▶ [What to work on] Each record beneath this line is to be copied exactly.

[Coordinate-based change listings]
--------------------
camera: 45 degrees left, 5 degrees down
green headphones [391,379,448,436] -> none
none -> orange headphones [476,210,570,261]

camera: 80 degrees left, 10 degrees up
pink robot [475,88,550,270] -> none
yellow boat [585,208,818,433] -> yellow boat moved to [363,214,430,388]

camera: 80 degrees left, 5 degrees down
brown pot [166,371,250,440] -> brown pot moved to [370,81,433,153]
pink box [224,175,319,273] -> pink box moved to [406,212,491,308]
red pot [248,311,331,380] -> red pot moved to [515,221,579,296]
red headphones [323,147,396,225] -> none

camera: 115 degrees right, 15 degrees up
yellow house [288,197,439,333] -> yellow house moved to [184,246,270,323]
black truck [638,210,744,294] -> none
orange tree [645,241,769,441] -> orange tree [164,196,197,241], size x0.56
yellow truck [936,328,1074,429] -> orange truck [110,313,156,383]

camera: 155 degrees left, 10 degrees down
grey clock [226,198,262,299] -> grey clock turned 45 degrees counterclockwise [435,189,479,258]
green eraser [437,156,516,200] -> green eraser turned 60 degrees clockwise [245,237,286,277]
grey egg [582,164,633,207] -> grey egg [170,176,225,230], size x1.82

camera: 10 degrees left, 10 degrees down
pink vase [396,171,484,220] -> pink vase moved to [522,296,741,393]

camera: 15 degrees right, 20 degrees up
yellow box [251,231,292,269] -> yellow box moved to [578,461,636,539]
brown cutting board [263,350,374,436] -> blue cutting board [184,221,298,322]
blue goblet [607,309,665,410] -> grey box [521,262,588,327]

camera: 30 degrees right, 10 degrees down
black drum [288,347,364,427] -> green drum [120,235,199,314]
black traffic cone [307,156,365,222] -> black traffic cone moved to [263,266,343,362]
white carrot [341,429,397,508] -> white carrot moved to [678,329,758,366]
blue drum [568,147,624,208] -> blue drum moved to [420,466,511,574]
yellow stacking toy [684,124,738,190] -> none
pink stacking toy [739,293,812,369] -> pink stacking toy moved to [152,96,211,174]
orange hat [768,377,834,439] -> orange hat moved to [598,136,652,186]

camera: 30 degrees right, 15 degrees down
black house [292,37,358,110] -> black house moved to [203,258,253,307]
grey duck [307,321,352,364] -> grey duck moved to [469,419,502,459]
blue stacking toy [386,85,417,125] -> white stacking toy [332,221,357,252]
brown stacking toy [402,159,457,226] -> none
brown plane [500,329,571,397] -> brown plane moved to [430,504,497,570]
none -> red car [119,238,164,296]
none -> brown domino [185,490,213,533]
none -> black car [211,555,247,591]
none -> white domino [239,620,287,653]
--------------------
▶ [Result for this task]
camera: 45 degrees left, 5 degrees down
green headphones [391,379,448,436] -> none
none -> orange headphones [476,210,570,261]

camera: 80 degrees left, 10 degrees up
pink robot [475,88,550,270] -> none
yellow boat [585,208,818,433] -> yellow boat moved to [363,214,430,388]

camera: 80 degrees left, 5 degrees down
brown pot [166,371,250,440] -> brown pot moved to [370,81,433,153]
pink box [224,175,319,273] -> pink box moved to [406,212,491,308]
red pot [248,311,331,380] -> red pot moved to [515,221,579,296]
red headphones [323,147,396,225] -> none

camera: 115 degrees right, 15 degrees up
yellow house [288,197,439,333] -> yellow house moved to [184,246,270,323]
black truck [638,210,744,294] -> none
orange tree [645,241,769,441] -> orange tree [164,196,197,241], size x0.56
yellow truck [936,328,1074,429] -> orange truck [110,313,156,383]

camera: 155 degrees left, 10 degrees down
grey clock [226,198,262,299] -> grey clock turned 45 degrees counterclockwise [435,189,479,258]
green eraser [437,156,516,200] -> green eraser turned 60 degrees clockwise [245,237,286,277]
grey egg [582,164,633,207] -> grey egg [170,176,225,230], size x1.82

camera: 10 degrees left, 10 degrees down
pink vase [396,171,484,220] -> pink vase moved to [522,296,741,393]

camera: 15 degrees right, 20 degrees up
yellow box [251,231,292,269] -> yellow box moved to [578,461,636,539]
brown cutting board [263,350,374,436] -> blue cutting board [184,221,298,322]
blue goblet [607,309,665,410] -> grey box [521,262,588,327]

camera: 30 degrees right, 10 degrees down
black drum [288,347,364,427] -> green drum [120,235,199,314]
black traffic cone [307,156,365,222] -> black traffic cone moved to [263,266,343,362]
white carrot [341,429,397,508] -> white carrot moved to [678,329,758,366]
blue drum [568,147,624,208] -> blue drum moved to [420,466,511,574]
yellow stacking toy [684,124,738,190] -> none
pink stacking toy [739,293,812,369] -> pink stacking toy moved to [152,96,211,174]
orange hat [768,377,834,439] -> orange hat moved to [598,136,652,186]

camera: 30 degrees right, 15 degrees down
black house [292,37,358,110] -> black house moved to [203,258,253,307]
grey duck [307,321,352,364] -> grey duck moved to [469,419,502,459]
blue stacking toy [386,85,417,125] -> white stacking toy [332,221,357,252]
brown stacking toy [402,159,457,226] -> none
brown plane [500,329,571,397] -> brown plane moved to [430,504,497,570]
none -> red car [119,238,164,296]
none -> brown domino [185,490,213,533]
none -> black car [211,555,247,591]
none -> white domino [239,620,287,653]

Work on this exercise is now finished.